> _What is expected_:
Where the line containing "none -> green slope G10:I10 level 1 top I" appears in the entries below, begin there and output every line through the last, exactly, minus the pictures.

___ Record excerpts ___

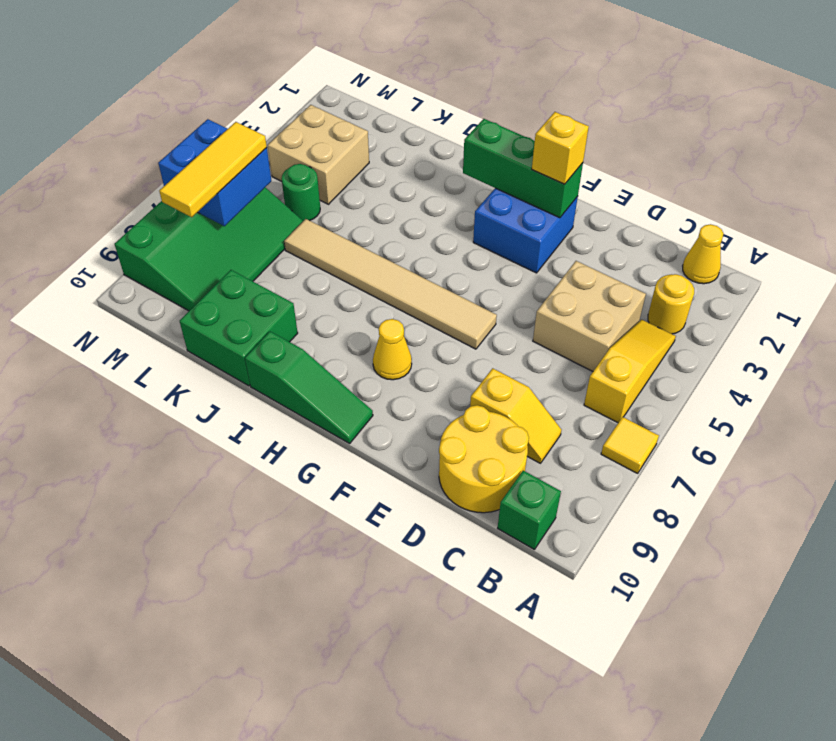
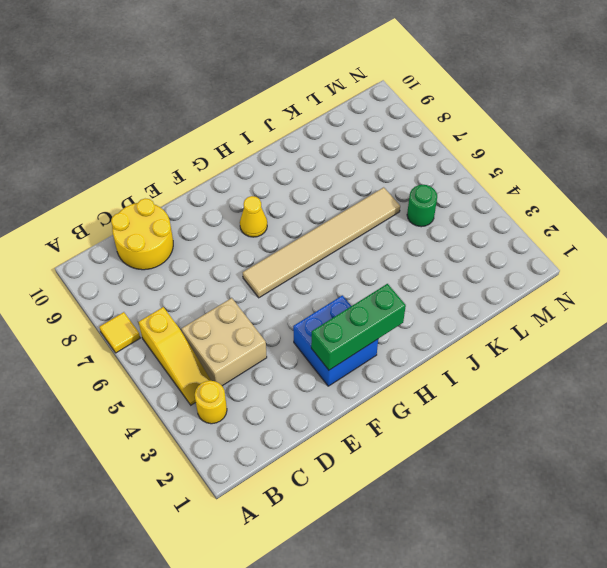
none -> yellow cone B1 level 1
none -> green brick B10 level 1
none -> yellow slope C8:D8 level 1 top D

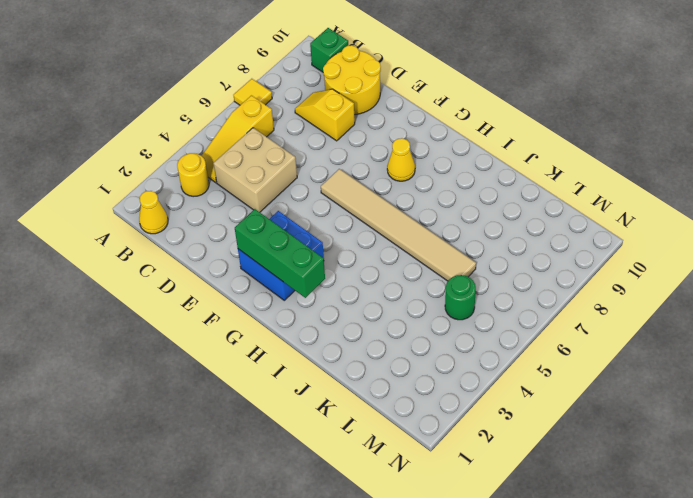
none -> green slope G10:I10 level 1 top I
none -> green brick J9:K10 level 1
none -> tan brick L3:M4 level 1

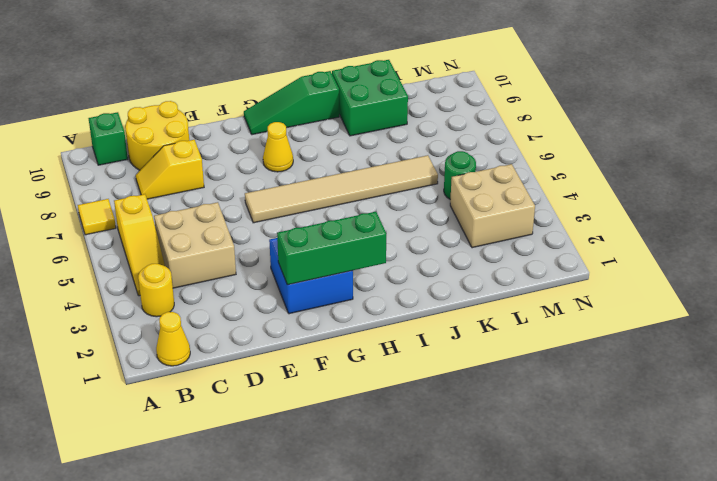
none -> green slope L6:N9 level 1 top N
none -> blue brick M6:N7 level 2
none -> yellow brick F2 level 3

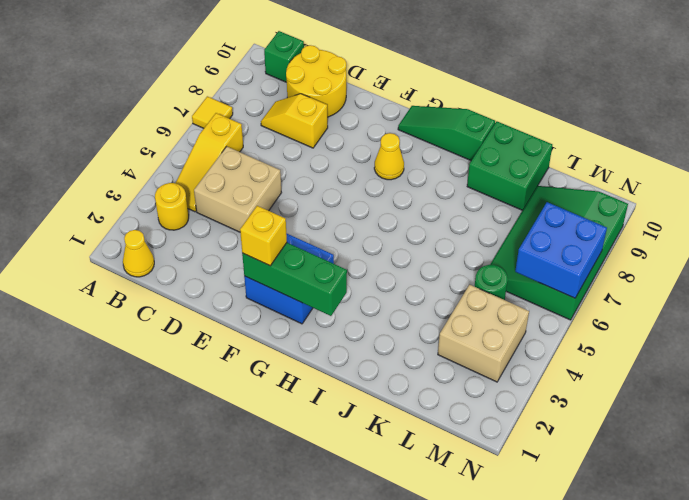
none -> tan tile F6:K6 level 1
none -> yellow tile M6:M8 level 3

___

> _Task solution_:
none -> green slope G10:I10 level 1 top I
none -> green brick J9:K10 level 1
none -> tan brick L3:M4 level 1

none -> green slope L6:N9 level 1 top N
none -> blue brick M6:N7 level 2
none -> yellow brick F2 level 3

none -> tan tile F6:K6 level 1
none -> yellow tile M6:M8 level 3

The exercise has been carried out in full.